** Opening Data records block **
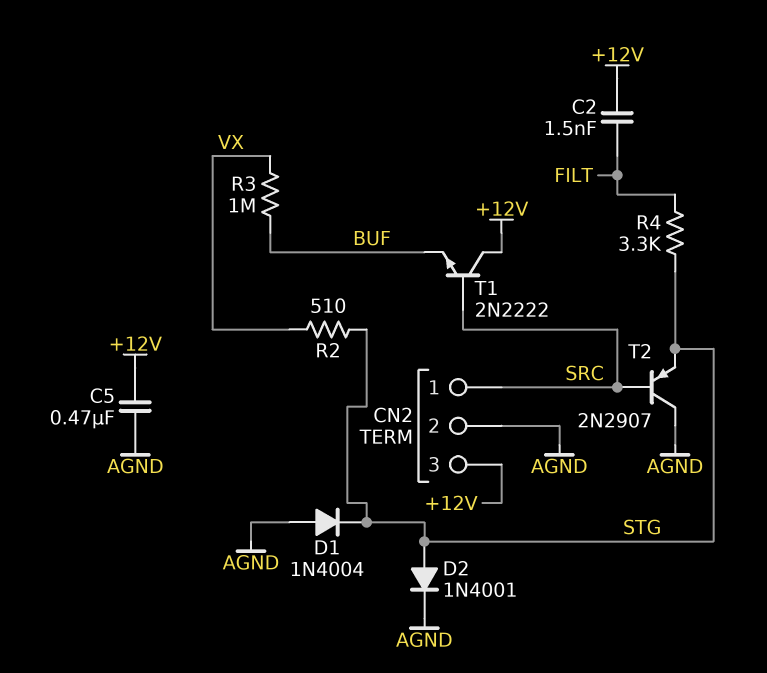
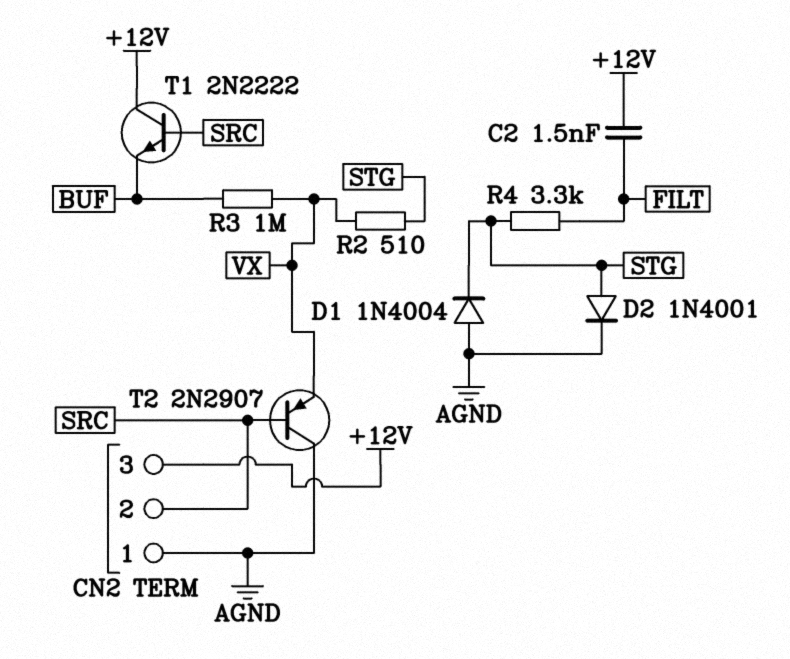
C5: 470nF (+12V, AGND) -> none
CN2 pin 1: SRC -> AGND
CN2 pin 2: AGND -> SRC
T2: PNP 2N2907 (B SRC, C AGND, E STG) -> PNP 2N2907 (B SRC, C AGND, E VX)

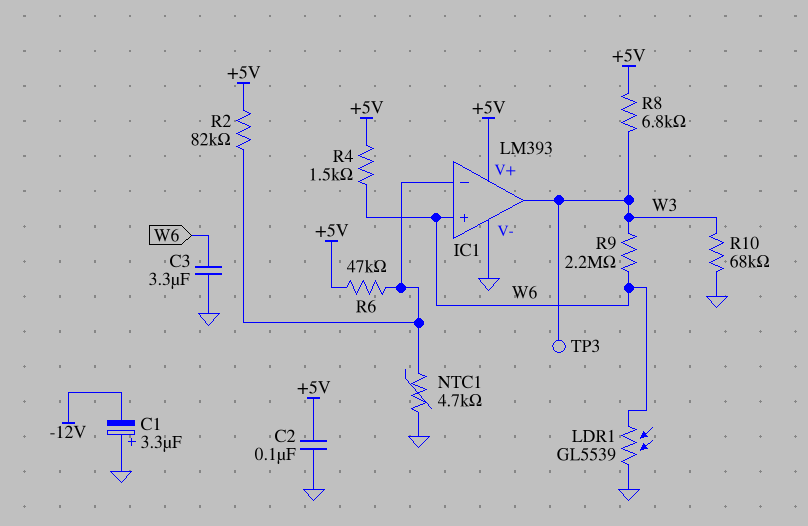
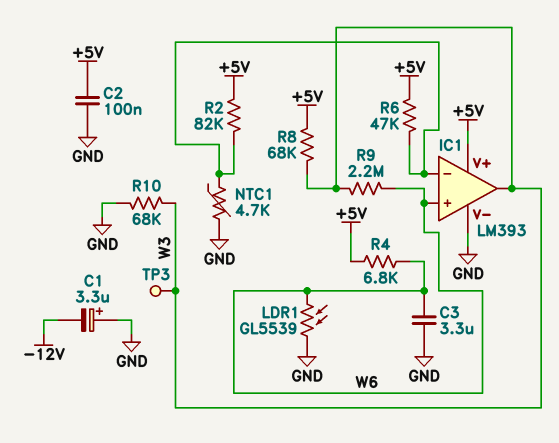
R4: 1.5k (+5V, W6) -> 6.8k (+5V, W6)
R8: 6.8k (+5V, W3) -> 68k (+5V, W3)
** Closing Data records block **
### Task statement
Each line containing the word "AGND" needs to be copied from the data above.

### Problem solution
C5: 470nF (+12V, AGND) -> none
CN2 pin 1: SRC -> AGND
CN2 pin 2: AGND -> SRC
T2: PNP 2N2907 (B SRC, C AGND, E STG) -> PNP 2N2907 (B SRC, C AGND, E VX)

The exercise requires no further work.